#### The input
────────────────

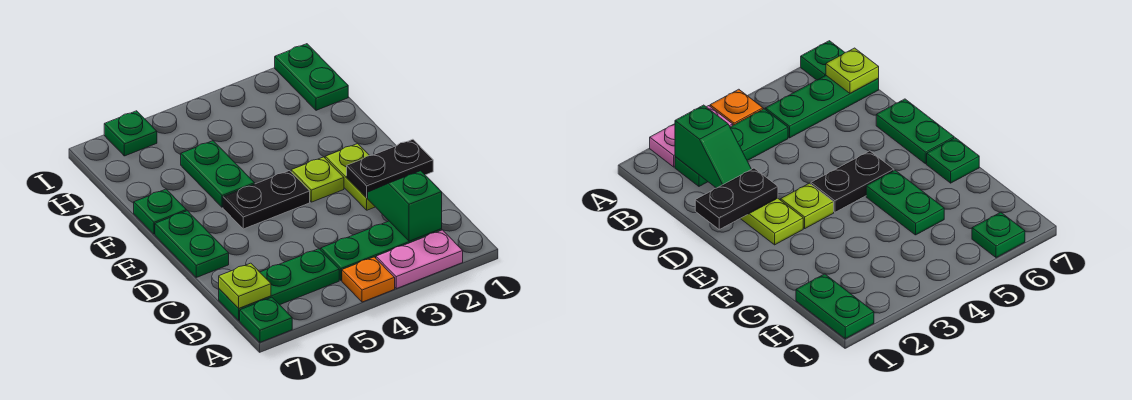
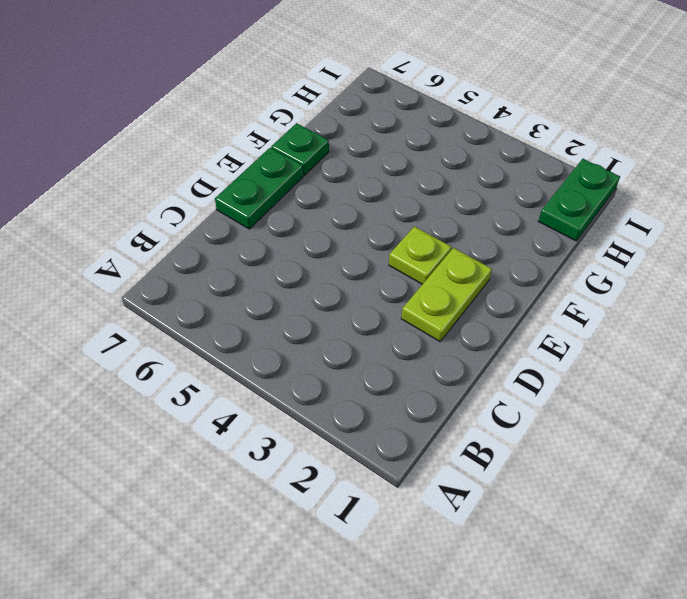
none -> pink plate A2:A3 level 1
none -> orange plate A4 level 1
none -> green plate A7 level 1

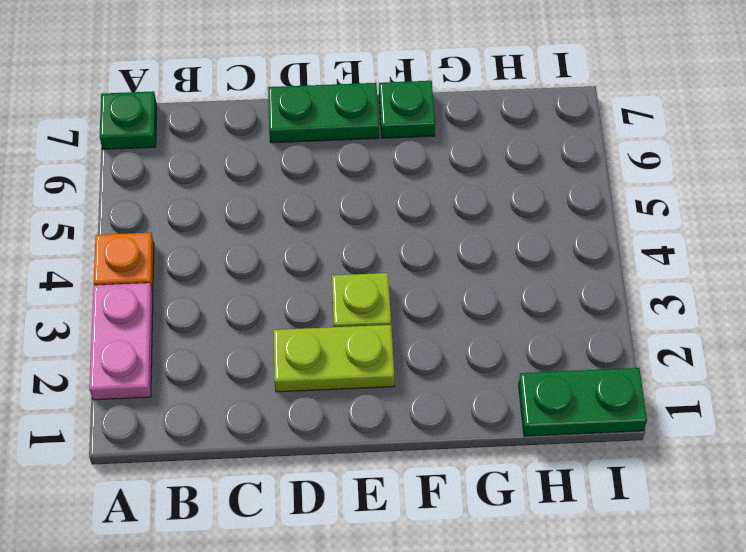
none -> green plate B2:B4 level 1
none -> green plate B5:B7 level 1
none -> black plate E4:E5 level 1

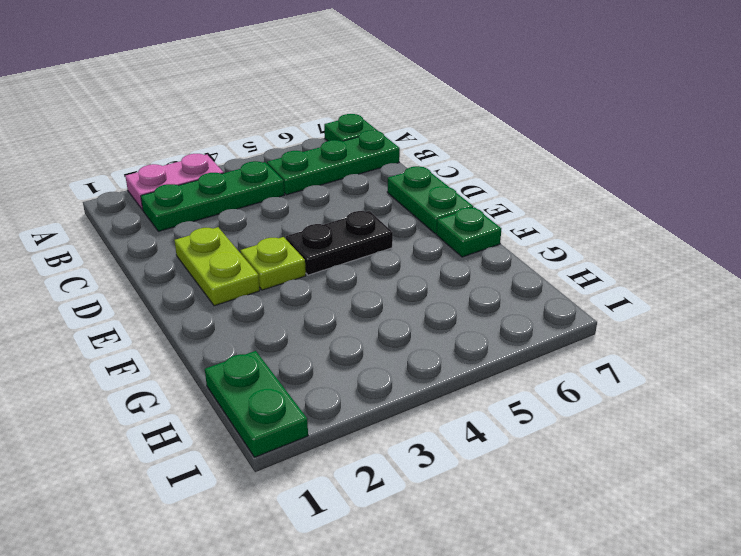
none -> orange plate A4 level 1
none -> green plate F5:G5 level 1
none -> green plate I6 level 1

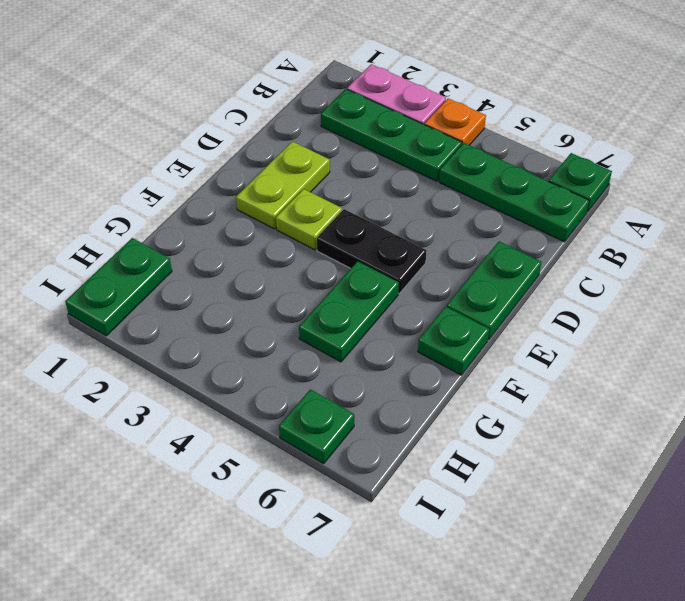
none -> green slope B2:C2 level 2 top B
none -> lime plate B7 level 2
none -> black plate D1:D2 level 2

────────────────

#### What you should do
The job is to return the listing above exactly, minus its pictures.

#### Response
none -> pink plate A2:A3 level 1
none -> orange plate A4 level 1
none -> green plate A7 level 1

none -> green plate B2:B4 level 1
none -> green plate B5:B7 level 1
none -> black plate E4:E5 level 1

none -> orange plate A4 level 1
none -> green plate F5:G5 level 1
none -> green plate I6 level 1

none -> green slope B2:C2 level 2 top B
none -> lime plate B7 level 2
none -> black plate D1:D2 level 2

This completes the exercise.